[WORK INSTRUCTIONS] Repeat the records below exactly, beginning at the first line and finishing with the line that contains "none -> drink".

======== AVAILABLE RECORDS

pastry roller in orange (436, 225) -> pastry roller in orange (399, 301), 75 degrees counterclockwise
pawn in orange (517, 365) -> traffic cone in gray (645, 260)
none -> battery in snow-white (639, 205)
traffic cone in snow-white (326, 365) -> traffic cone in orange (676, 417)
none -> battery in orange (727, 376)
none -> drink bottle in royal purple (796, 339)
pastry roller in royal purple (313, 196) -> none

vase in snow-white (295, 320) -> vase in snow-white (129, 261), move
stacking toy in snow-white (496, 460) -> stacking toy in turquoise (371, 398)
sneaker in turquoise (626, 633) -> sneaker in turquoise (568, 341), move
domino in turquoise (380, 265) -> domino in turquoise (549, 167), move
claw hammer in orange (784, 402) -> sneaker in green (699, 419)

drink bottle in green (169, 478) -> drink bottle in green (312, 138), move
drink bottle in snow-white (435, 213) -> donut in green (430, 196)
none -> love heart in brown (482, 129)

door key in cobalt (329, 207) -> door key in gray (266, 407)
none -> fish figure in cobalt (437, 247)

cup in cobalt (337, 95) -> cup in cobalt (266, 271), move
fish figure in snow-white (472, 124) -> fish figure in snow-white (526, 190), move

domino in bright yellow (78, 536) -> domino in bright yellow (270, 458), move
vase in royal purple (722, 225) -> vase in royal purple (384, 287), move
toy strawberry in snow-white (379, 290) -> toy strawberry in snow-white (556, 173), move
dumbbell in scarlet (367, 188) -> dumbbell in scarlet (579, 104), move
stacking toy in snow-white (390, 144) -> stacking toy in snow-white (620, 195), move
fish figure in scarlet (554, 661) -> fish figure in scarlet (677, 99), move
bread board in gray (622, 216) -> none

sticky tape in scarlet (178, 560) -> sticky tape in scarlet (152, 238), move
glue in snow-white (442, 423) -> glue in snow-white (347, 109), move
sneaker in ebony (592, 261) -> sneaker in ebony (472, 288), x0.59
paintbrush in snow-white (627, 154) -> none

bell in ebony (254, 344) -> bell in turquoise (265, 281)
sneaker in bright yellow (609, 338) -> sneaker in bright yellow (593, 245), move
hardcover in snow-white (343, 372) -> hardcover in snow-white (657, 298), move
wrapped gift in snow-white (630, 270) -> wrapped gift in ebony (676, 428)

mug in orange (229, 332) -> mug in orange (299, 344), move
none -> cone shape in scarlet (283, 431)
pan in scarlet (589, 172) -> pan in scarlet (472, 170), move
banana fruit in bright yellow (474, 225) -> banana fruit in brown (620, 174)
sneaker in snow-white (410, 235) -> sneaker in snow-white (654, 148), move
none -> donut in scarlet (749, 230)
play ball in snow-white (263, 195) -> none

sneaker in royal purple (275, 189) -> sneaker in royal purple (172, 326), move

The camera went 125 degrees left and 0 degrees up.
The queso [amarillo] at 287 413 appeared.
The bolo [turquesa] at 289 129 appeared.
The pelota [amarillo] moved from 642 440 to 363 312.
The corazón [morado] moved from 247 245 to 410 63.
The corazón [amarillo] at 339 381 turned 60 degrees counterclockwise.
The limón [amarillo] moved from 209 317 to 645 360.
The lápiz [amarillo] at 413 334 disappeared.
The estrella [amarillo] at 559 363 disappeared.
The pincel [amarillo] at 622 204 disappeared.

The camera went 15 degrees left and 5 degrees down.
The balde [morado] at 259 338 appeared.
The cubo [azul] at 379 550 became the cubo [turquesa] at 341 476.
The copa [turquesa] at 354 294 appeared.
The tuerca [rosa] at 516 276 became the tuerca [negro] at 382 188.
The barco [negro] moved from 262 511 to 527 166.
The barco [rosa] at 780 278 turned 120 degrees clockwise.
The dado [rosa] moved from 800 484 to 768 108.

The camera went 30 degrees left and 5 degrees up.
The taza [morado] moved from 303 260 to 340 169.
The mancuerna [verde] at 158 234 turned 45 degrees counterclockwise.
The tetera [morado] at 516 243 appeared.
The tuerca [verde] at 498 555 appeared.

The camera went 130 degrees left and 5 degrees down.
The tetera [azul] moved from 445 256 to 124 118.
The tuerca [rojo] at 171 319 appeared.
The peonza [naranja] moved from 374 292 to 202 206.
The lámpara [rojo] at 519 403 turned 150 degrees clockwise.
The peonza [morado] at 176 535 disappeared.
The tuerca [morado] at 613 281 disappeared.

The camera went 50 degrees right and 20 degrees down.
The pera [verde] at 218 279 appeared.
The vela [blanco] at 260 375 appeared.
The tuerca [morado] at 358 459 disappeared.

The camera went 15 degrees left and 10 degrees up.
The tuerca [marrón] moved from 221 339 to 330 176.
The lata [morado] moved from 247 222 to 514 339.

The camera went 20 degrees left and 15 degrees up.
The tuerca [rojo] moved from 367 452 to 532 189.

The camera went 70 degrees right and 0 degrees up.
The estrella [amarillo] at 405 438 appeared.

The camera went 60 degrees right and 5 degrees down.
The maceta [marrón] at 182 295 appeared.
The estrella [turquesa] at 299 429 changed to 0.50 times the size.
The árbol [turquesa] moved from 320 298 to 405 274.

================

[RESPONSE TO THIS EXERCISE]
pastry roller in orange (436, 225) -> pastry roller in orange (399, 301), 75 degrees counterclockwise
pawn in orange (517, 365) -> traffic cone in gray (645, 260)
none -> battery in snow-white (639, 205)
traffic cone in snow-white (326, 365) -> traffic cone in orange (676, 417)
none -> battery in orange (727, 376)
none -> drink bottle in royal purple (796, 339)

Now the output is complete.